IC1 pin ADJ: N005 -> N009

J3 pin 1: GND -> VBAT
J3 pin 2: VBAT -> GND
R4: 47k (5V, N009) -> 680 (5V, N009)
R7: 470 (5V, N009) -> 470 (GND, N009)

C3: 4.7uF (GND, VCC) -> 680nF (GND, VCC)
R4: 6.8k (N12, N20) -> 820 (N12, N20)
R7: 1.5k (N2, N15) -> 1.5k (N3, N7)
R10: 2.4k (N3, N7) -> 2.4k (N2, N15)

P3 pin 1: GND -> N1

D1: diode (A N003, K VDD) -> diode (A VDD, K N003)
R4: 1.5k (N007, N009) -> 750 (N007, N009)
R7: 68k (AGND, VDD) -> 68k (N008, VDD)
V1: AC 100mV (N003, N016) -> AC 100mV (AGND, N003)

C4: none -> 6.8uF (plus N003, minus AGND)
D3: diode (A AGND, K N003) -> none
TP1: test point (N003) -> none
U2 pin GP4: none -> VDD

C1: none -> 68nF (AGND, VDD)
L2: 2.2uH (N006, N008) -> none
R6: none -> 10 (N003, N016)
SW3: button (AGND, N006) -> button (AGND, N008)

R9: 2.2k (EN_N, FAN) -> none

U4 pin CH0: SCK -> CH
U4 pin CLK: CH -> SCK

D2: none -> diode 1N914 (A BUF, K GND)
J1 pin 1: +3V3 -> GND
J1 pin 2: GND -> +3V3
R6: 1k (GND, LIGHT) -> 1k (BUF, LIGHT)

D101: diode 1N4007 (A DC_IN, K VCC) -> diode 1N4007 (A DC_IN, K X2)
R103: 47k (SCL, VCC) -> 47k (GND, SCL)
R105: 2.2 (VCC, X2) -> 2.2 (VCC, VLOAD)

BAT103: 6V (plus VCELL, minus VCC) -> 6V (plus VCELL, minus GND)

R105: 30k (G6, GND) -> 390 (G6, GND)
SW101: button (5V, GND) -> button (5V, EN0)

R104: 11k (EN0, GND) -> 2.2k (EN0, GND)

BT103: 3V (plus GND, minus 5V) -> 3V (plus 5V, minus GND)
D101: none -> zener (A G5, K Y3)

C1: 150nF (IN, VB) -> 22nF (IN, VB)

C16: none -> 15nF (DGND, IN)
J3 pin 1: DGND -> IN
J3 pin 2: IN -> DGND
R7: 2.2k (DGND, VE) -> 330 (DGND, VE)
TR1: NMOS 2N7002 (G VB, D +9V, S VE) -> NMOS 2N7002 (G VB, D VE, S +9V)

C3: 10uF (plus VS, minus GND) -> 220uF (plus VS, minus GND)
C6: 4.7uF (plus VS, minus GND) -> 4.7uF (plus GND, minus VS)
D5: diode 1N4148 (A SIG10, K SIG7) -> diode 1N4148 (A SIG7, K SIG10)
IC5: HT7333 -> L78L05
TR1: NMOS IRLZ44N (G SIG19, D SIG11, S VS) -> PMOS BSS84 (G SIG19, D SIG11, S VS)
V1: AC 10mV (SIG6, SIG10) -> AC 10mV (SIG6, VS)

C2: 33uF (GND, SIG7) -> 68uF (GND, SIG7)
————
> Task goal: Print the material verbatim, all of it.

> Written solution:
IC1 pin ADJ: N005 -> N009

J3 pin 1: GND -> VBAT
J3 pin 2: VBAT -> GND
R4: 47k (5V, N009) -> 680 (5V, N009)
R7: 470 (5V, N009) -> 470 (GND, N009)

C3: 4.7uF (GND, VCC) -> 680nF (GND, VCC)
R4: 6.8k (N12, N20) -> 820 (N12, N20)
R7: 1.5k (N2, N15) -> 1.5k (N3, N7)
R10: 2.4k (N3, N7) -> 2.4k (N2, N15)

P3 pin 1: GND -> N1

D1: diode (A N003, K VDD) -> diode (A VDD, K N003)
R4: 1.5k (N007, N009) -> 750 (N007, N009)
R7: 68k (AGND, VDD) -> 68k (N008, VDD)
V1: AC 100mV (N003, N016) -> AC 100mV (AGND, N003)

C4: none -> 6.8uF (plus N003, minus AGND)
D3: diode (A AGND, K N003) -> none
TP1: test point (N003) -> none
U2 pin GP4: none -> VDD

C1: none -> 68nF (AGND, VDD)
L2: 2.2uH (N006, N008) -> none
R6: none -> 10 (N003, N016)
SW3: button (AGND, N006) -> button (AGND, N008)

R9: 2.2k (EN_N, FAN) -> none

U4 pin CH0: SCK -> CH
U4 pin CLK: CH -> SCK

D2: none -> diode 1N914 (A BUF, K GND)
J1 pin 1: +3V3 -> GND
J1 pin 2: GND -> +3V3
R6: 1k (GND, LIGHT) -> 1k (BUF, LIGHT)

D101: diode 1N4007 (A DC_IN, K VCC) -> diode 1N4007 (A DC_IN, K X2)
R103: 47k (SCL, VCC) -> 47k (GND, SCL)
R105: 2.2 (VCC, X2) -> 2.2 (VCC, VLOAD)

BAT103: 6V (plus VCELL, minus VCC) -> 6V (plus VCELL, minus GND)

R105: 30k (G6, GND) -> 390 (G6, GND)
SW101: button (5V, GND) -> button (5V, EN0)

R104: 11k (EN0, GND) -> 2.2k (EN0, GND)

BT103: 3V (plus GND, minus 5V) -> 3V (plus 5V, minus GND)
D101: none -> zener (A G5, K Y3)

C1: 150nF (IN, VB) -> 22nF (IN, VB)

C16: none -> 15nF (DGND, IN)
J3 pin 1: DGND -> IN
J3 pin 2: IN -> DGND
R7: 2.2k (DGND, VE) -> 330 (DGND, VE)
TR1: NMOS 2N7002 (G VB, D +9V, S VE) -> NMOS 2N7002 (G VB, D VE, S +9V)

C3: 10uF (plus VS, minus GND) -> 220uF (plus VS, minus GND)
C6: 4.7uF (plus VS, minus GND) -> 4.7uF (plus GND, minus VS)
D5: diode 1N4148 (A SIG10, K SIG7) -> diode 1N4148 (A SIG7, K SIG10)
IC5: HT7333 -> L78L05
TR1: NMOS IRLZ44N (G SIG19, D SIG11, S VS) -> PMOS BSS84 (G SIG19, D SIG11, S VS)
V1: AC 10mV (SIG6, SIG10) -> AC 10mV (SIG6, VS)

C2: 33uF (GND, SIG7) -> 68uF (GND, SIG7)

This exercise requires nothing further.